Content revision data
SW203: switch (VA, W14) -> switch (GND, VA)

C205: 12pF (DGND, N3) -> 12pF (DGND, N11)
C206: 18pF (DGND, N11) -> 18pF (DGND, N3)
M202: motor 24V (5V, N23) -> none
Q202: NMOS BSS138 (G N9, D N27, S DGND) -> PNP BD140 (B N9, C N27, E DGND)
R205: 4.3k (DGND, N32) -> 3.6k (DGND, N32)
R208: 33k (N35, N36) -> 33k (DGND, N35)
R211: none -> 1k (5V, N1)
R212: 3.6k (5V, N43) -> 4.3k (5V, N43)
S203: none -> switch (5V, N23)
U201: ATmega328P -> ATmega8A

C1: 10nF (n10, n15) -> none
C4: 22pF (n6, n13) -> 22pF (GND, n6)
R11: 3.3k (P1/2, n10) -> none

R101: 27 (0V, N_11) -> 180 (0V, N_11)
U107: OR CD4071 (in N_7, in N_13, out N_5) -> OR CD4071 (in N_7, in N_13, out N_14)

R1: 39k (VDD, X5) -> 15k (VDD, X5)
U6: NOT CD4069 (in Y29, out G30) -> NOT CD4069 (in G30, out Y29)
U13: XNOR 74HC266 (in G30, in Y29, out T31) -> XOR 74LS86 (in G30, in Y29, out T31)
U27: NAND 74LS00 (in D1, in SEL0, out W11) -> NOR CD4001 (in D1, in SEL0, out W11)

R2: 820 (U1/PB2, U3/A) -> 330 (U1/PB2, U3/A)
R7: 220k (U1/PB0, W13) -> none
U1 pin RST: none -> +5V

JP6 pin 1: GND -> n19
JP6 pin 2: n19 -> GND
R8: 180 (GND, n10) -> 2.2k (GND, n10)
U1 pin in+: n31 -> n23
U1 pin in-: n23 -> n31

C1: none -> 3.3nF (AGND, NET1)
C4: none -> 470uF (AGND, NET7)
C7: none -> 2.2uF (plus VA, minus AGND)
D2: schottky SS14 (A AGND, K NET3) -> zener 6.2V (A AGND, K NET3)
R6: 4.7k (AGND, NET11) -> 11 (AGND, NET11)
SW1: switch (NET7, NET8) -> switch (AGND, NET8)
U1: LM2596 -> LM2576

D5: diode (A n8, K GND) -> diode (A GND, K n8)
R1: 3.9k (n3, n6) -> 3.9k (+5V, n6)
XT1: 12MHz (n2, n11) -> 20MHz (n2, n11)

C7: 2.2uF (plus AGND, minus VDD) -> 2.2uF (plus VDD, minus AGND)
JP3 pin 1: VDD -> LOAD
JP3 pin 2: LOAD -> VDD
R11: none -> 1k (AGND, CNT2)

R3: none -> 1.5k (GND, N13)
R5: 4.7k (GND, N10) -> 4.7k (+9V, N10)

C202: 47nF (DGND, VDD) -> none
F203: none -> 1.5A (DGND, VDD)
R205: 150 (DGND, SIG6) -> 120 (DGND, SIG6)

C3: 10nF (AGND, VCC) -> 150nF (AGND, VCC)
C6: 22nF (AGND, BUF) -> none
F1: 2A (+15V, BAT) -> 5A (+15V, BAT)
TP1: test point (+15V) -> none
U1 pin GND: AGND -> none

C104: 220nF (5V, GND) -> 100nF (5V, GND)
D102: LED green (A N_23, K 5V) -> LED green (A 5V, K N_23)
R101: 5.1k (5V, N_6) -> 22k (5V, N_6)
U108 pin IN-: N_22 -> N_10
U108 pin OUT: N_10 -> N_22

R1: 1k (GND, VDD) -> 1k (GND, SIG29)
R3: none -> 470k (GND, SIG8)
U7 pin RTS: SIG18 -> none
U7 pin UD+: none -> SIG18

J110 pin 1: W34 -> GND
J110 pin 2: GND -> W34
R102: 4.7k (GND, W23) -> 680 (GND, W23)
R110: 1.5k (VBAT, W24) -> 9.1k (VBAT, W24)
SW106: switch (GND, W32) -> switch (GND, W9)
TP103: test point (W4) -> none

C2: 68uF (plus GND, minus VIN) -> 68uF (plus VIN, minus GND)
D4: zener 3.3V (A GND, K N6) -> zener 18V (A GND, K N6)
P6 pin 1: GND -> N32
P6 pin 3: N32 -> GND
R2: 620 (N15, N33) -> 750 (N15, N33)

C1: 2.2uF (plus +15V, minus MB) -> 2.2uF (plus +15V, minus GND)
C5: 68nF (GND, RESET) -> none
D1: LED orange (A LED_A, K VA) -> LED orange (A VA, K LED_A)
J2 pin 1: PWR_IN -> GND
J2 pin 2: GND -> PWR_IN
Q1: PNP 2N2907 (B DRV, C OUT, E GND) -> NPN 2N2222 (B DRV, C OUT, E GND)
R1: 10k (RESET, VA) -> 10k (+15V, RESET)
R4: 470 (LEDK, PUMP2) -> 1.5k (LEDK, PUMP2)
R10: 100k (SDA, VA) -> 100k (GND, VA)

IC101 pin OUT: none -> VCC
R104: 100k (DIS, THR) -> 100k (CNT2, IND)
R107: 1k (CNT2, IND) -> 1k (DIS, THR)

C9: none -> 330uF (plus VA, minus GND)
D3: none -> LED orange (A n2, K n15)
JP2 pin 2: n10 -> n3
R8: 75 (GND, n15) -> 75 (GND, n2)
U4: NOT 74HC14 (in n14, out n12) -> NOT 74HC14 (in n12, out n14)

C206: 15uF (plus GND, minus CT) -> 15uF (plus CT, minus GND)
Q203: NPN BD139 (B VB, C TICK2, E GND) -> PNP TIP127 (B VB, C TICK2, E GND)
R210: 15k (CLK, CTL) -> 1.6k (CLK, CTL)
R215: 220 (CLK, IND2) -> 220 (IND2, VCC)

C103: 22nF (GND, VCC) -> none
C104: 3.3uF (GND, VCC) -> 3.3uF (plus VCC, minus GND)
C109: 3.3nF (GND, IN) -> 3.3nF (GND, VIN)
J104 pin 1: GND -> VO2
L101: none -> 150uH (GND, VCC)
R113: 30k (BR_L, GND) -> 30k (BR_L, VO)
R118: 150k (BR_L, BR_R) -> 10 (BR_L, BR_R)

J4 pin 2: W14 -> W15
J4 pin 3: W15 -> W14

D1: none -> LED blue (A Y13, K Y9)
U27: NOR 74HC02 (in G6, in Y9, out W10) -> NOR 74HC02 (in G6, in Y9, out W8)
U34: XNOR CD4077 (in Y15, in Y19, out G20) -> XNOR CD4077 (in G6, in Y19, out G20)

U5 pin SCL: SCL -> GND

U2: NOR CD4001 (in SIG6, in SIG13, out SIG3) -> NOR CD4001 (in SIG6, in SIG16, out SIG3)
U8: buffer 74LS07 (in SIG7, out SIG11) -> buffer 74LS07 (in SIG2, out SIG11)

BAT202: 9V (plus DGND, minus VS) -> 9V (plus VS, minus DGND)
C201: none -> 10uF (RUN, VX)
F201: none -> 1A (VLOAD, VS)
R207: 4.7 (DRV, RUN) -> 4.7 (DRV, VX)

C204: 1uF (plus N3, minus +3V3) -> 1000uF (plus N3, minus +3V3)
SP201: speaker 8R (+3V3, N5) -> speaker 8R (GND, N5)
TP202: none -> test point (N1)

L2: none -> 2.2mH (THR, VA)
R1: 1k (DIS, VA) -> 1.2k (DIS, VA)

▶ [ABOUT THIS EXERCISE]
Please restate every record shown above, word for word.

▶ [WRITTEN ANSWER]
SW203: switch (VA, W14) -> switch (GND, VA)

C205: 12pF (DGND, N3) -> 12pF (DGND, N11)
C206: 18pF (DGND, N11) -> 18pF (DGND, N3)
M202: motor 24V (5V, N23) -> none
Q202: NMOS BSS138 (G N9, D N27, S DGND) -> PNP BD140 (B N9, C N27, E DGND)
R205: 4.3k (DGND, N32) -> 3.6k (DGND, N32)
R208: 33k (N35, N36) -> 33k (DGND, N35)
R211: none -> 1k (5V, N1)
R212: 3.6k (5V, N43) -> 4.3k (5V, N43)
S203: none -> switch (5V, N23)
U201: ATmega328P -> ATmega8A

C1: 10nF (n10, n15) -> none
C4: 22pF (n6, n13) -> 22pF (GND, n6)
R11: 3.3k (P1/2, n10) -> none

R101: 27 (0V, N_11) -> 180 (0V, N_11)
U107: OR CD4071 (in N_7, in N_13, out N_5) -> OR CD4071 (in N_7, in N_13, out N_14)

R1: 39k (VDD, X5) -> 15k (VDD, X5)
U6: NOT CD4069 (in Y29, out G30) -> NOT CD4069 (in G30, out Y29)
U13: XNOR 74HC266 (in G30, in Y29, out T31) -> XOR 74LS86 (in G30, in Y29, out T31)
U27: NAND 74LS00 (in D1, in SEL0, out W11) -> NOR CD4001 (in D1, in SEL0, out W11)

R2: 820 (U1/PB2, U3/A) -> 330 (U1/PB2, U3/A)
R7: 220k (U1/PB0, W13) -> none
U1 pin RST: none -> +5V

JP6 pin 1: GND -> n19
JP6 pin 2: n19 -> GND
R8: 180 (GND, n10) -> 2.2k (GND, n10)
U1 pin in+: n31 -> n23
U1 pin in-: n23 -> n31

C1: none -> 3.3nF (AGND, NET1)
C4: none -> 470uF (AGND, NET7)
C7: none -> 2.2uF (plus VA, minus AGND)
D2: schottky SS14 (A AGND, K NET3) -> zener 6.2V (A AGND, K NET3)
R6: 4.7k (AGND, NET11) -> 11 (AGND, NET11)
SW1: switch (NET7, NET8) -> switch (AGND, NET8)
U1: LM2596 -> LM2576

D5: diode (A n8, K GND) -> diode (A GND, K n8)
R1: 3.9k (n3, n6) -> 3.9k (+5V, n6)
XT1: 12MHz (n2, n11) -> 20MHz (n2, n11)

C7: 2.2uF (plus AGND, minus VDD) -> 2.2uF (plus VDD, minus AGND)
JP3 pin 1: VDD -> LOAD
JP3 pin 2: LOAD -> VDD
R11: none -> 1k (AGND, CNT2)

R3: none -> 1.5k (GND, N13)
R5: 4.7k (GND, N10) -> 4.7k (+9V, N10)

C202: 47nF (DGND, VDD) -> none
F203: none -> 1.5A (DGND, VDD)
R205: 150 (DGND, SIG6) -> 120 (DGND, SIG6)

C3: 10nF (AGND, VCC) -> 150nF (AGND, VCC)
C6: 22nF (AGND, BUF) -> none
F1: 2A (+15V, BAT) -> 5A (+15V, BAT)
TP1: test point (+15V) -> none
U1 pin GND: AGND -> none

C104: 220nF (5V, GND) -> 100nF (5V, GND)
D102: LED green (A N_23, K 5V) -> LED green (A 5V, K N_23)
R101: 5.1k (5V, N_6) -> 22k (5V, N_6)
U108 pin IN-: N_22 -> N_10
U108 pin OUT: N_10 -> N_22

R1: 1k (GND, VDD) -> 1k (GND, SIG29)
R3: none -> 470k (GND, SIG8)
U7 pin RTS: SIG18 -> none
U7 pin UD+: none -> SIG18

J110 pin 1: W34 -> GND
J110 pin 2: GND -> W34
R102: 4.7k (GND, W23) -> 680 (GND, W23)
R110: 1.5k (VBAT, W24) -> 9.1k (VBAT, W24)
SW106: switch (GND, W32) -> switch (GND, W9)
TP103: test point (W4) -> none

C2: 68uF (plus GND, minus VIN) -> 68uF (plus VIN, minus GND)
D4: zener 3.3V (A GND, K N6) -> zener 18V (A GND, K N6)
P6 pin 1: GND -> N32
P6 pin 3: N32 -> GND
R2: 620 (N15, N33) -> 750 (N15, N33)

C1: 2.2uF (plus +15V, minus MB) -> 2.2uF (plus +15V, minus GND)
C5: 68nF (GND, RESET) -> none
D1: LED orange (A LED_A, K VA) -> LED orange (A VA, K LED_A)
J2 pin 1: PWR_IN -> GND
J2 pin 2: GND -> PWR_IN
Q1: PNP 2N2907 (B DRV, C OUT, E GND) -> NPN 2N2222 (B DRV, C OUT, E GND)
R1: 10k (RESET, VA) -> 10k (+15V, RESET)
R4: 470 (LEDK, PUMP2) -> 1.5k (LEDK, PUMP2)
R10: 100k (SDA, VA) -> 100k (GND, VA)

IC101 pin OUT: none -> VCC
R104: 100k (DIS, THR) -> 100k (CNT2, IND)
R107: 1k (CNT2, IND) -> 1k (DIS, THR)

C9: none -> 330uF (plus VA, minus GND)
D3: none -> LED orange (A n2, K n15)
JP2 pin 2: n10 -> n3
R8: 75 (GND, n15) -> 75 (GND, n2)
U4: NOT 74HC14 (in n14, out n12) -> NOT 74HC14 (in n12, out n14)

C206: 15uF (plus GND, minus CT) -> 15uF (plus CT, minus GND)
Q203: NPN BD139 (B VB, C TICK2, E GND) -> PNP TIP127 (B VB, C TICK2, E GND)
R210: 15k (CLK, CTL) -> 1.6k (CLK, CTL)
R215: 220 (CLK, IND2) -> 220 (IND2, VCC)

C103: 22nF (GND, VCC) -> none
C104: 3.3uF (GND, VCC) -> 3.3uF (plus VCC, minus GND)
C109: 3.3nF (GND, IN) -> 3.3nF (GND, VIN)
J104 pin 1: GND -> VO2
L101: none -> 150uH (GND, VCC)
R113: 30k (BR_L, GND) -> 30k (BR_L, VO)
R118: 150k (BR_L, BR_R) -> 10 (BR_L, BR_R)

J4 pin 2: W14 -> W15
J4 pin 3: W15 -> W14

D1: none -> LED blue (A Y13, K Y9)
U27: NOR 74HC02 (in G6, in Y9, out W10) -> NOR 74HC02 (in G6, in Y9, out W8)
U34: XNOR CD4077 (in Y15, in Y19, out G20) -> XNOR CD4077 (in G6, in Y19, out G20)

U5 pin SCL: SCL -> GND

U2: NOR CD4001 (in SIG6, in SIG13, out SIG3) -> NOR CD4001 (in SIG6, in SIG16, out SIG3)
U8: buffer 74LS07 (in SIG7, out SIG11) -> buffer 74LS07 (in SIG2, out SIG11)

BAT202: 9V (plus DGND, minus VS) -> 9V (plus VS, minus DGND)
C201: none -> 10uF (RUN, VX)
F201: none -> 1A (VLOAD, VS)
R207: 4.7 (DRV, RUN) -> 4.7 (DRV, VX)

C204: 1uF (plus N3, minus +3V3) -> 1000uF (plus N3, minus +3V3)
SP201: speaker 8R (+3V3, N5) -> speaker 8R (GND, N5)
TP202: none -> test point (N1)

L2: none -> 2.2mH (THR, VA)
R1: 1k (DIS, VA) -> 1.2k (DIS, VA)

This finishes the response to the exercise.